- Material for this exercise:

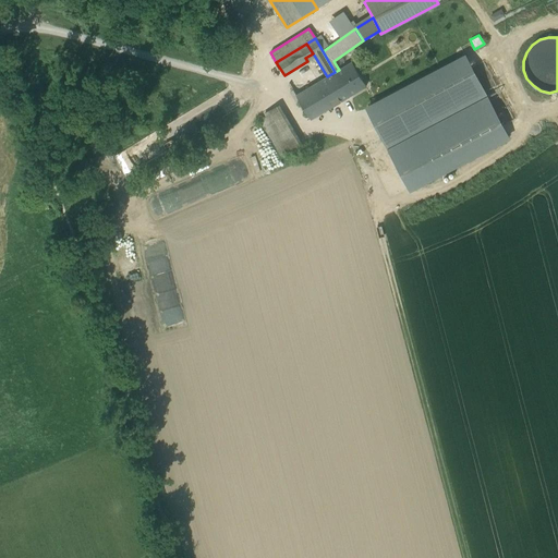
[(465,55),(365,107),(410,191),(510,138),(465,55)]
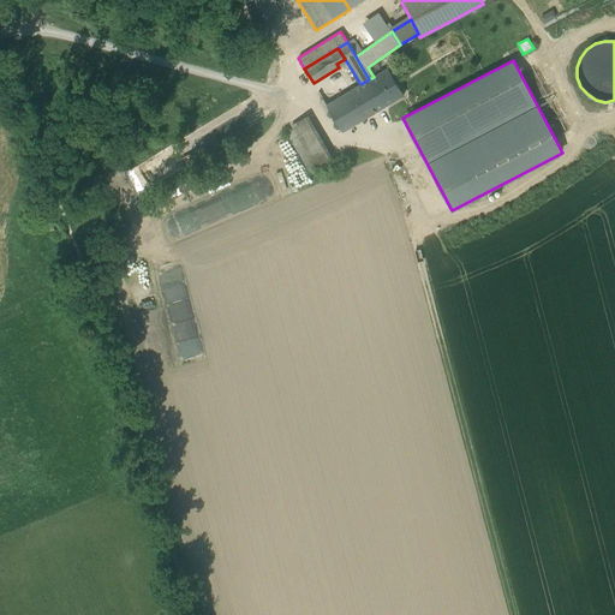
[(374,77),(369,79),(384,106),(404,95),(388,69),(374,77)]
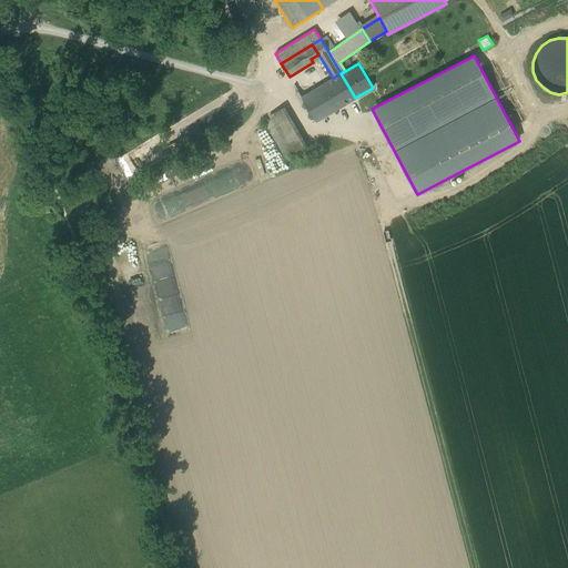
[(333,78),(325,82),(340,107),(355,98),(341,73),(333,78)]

...

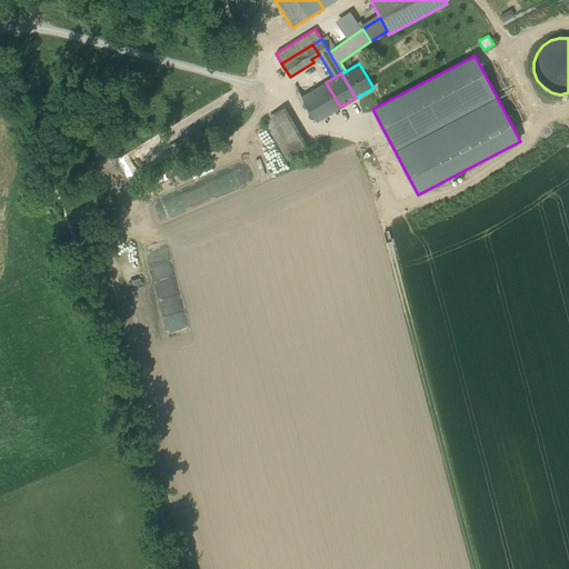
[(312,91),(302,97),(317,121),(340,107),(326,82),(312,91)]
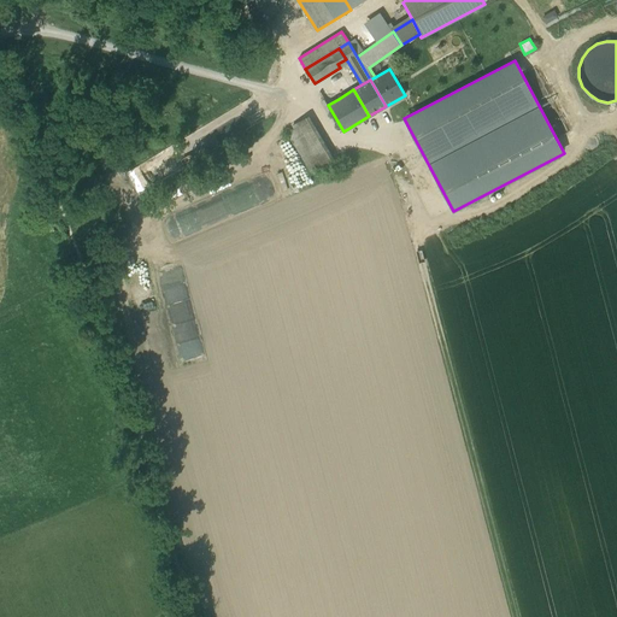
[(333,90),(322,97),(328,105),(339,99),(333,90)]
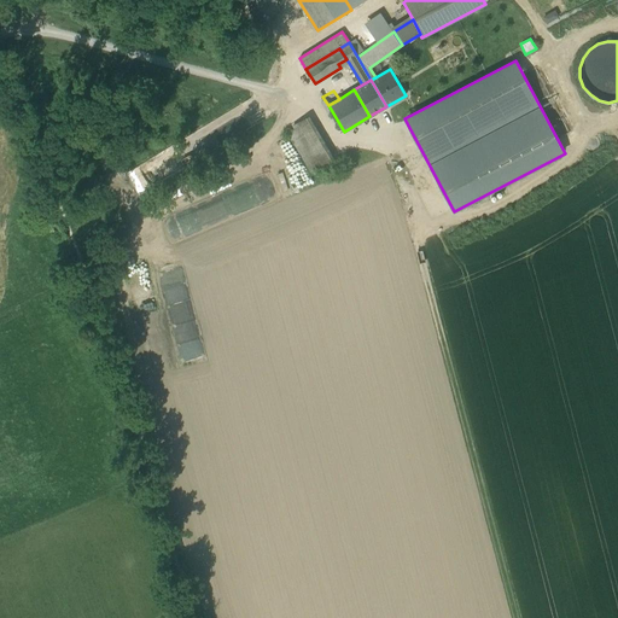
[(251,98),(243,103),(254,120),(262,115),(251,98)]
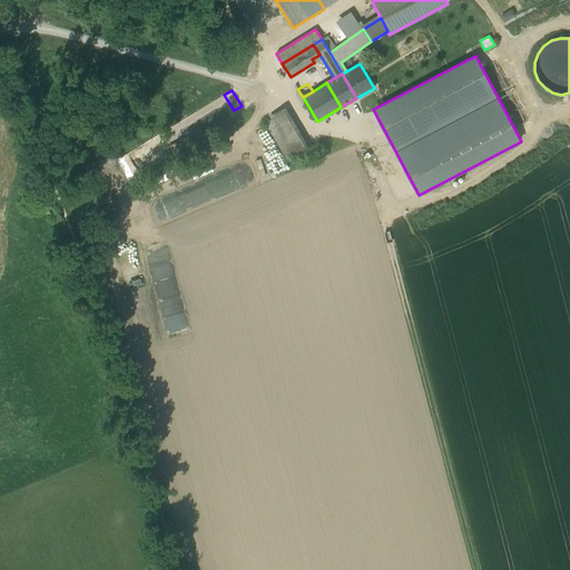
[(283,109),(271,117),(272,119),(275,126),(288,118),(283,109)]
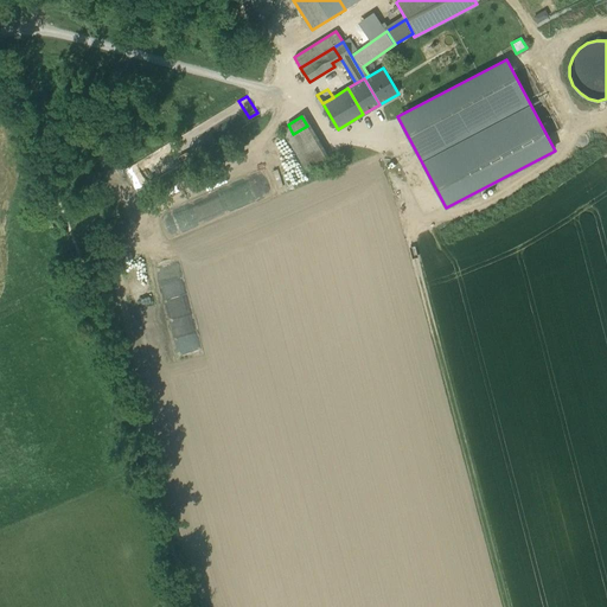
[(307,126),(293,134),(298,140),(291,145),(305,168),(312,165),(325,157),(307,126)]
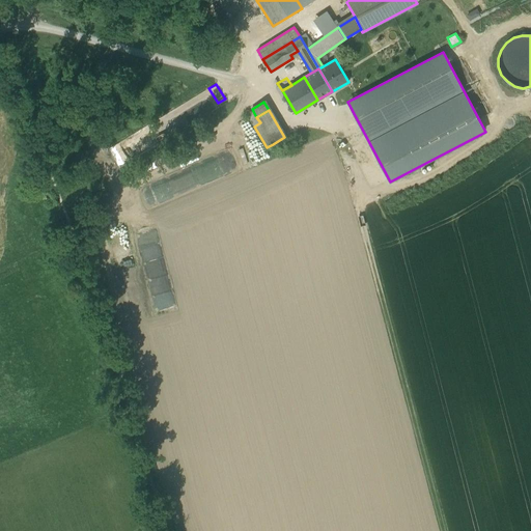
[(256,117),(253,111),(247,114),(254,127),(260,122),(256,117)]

---

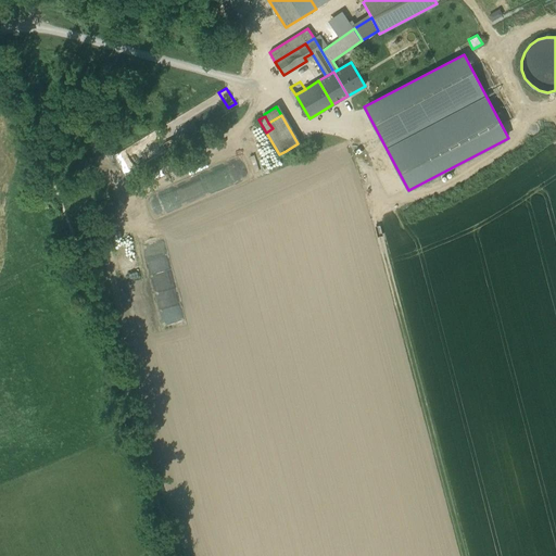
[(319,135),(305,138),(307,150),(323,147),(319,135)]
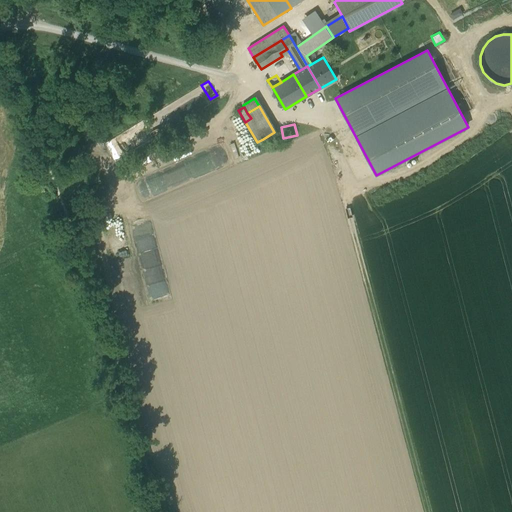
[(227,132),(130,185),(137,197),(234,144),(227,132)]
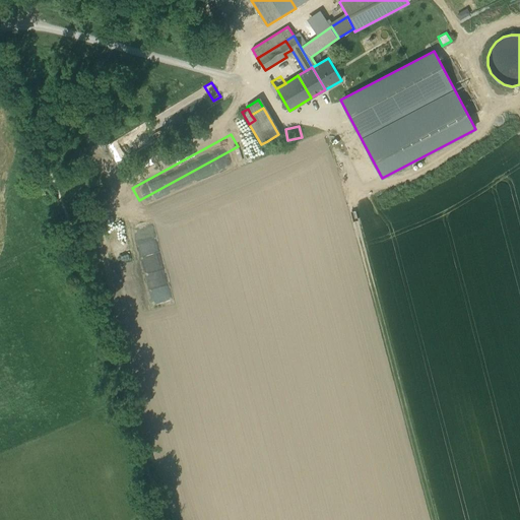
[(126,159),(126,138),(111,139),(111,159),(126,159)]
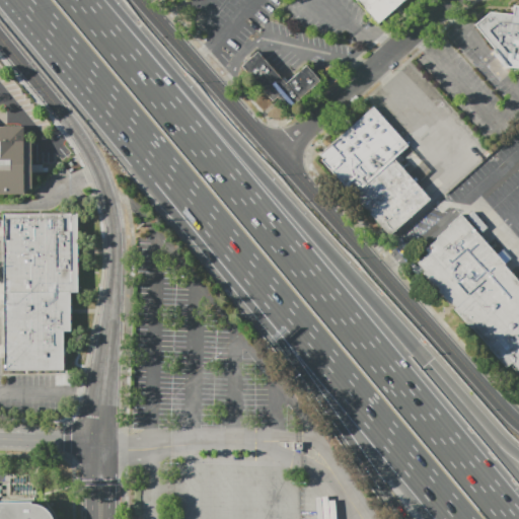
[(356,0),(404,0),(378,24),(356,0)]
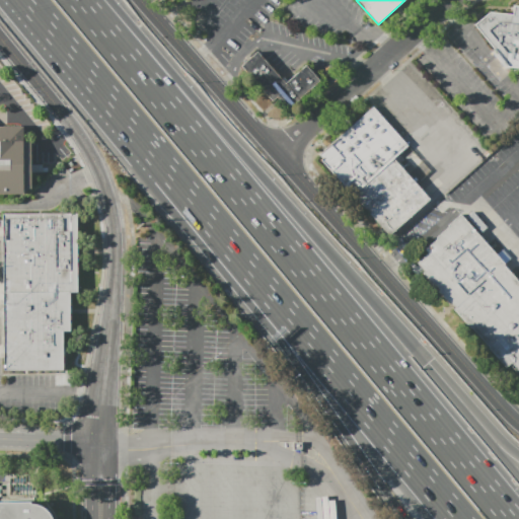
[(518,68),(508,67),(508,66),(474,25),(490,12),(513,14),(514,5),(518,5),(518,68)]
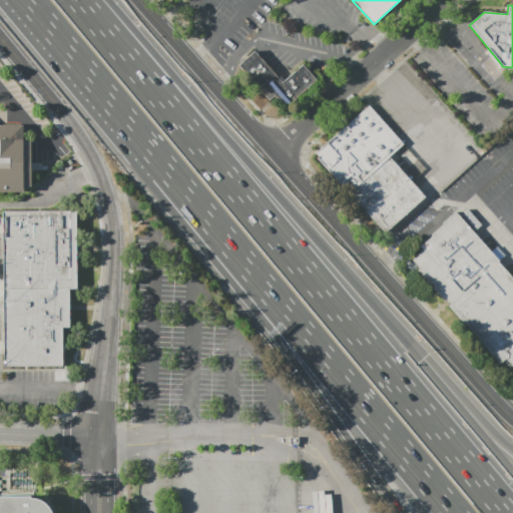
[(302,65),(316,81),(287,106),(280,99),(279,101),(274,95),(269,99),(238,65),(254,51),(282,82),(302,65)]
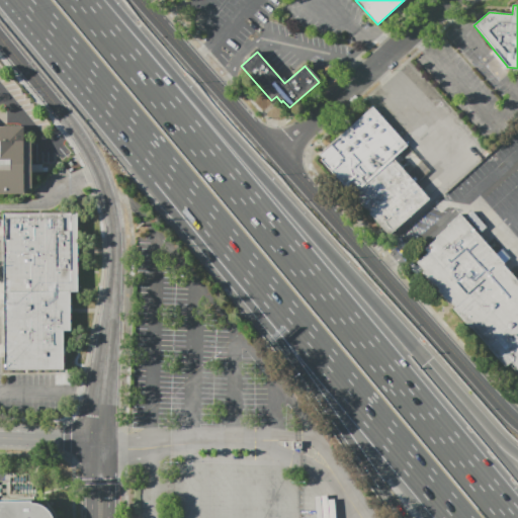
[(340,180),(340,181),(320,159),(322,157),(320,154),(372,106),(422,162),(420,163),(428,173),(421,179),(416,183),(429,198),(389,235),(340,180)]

- What you should do: Your answer is the exact run of lines above from the one with "[(465,55),(365,107),(410,191),(510,138),(465,55)]" through the one with "[(333,78),(325,82),(340,107),(355,98),(341,73),(333,78)]", both ends included, minus any picture.

- Response to this task:
[(465,55),(365,107),(410,191),(510,138),(465,55)]
[(374,77),(369,79),(384,106),(404,95),(388,69),(374,77)]
[(333,78),(325,82),(340,107),(355,98),(341,73),(333,78)]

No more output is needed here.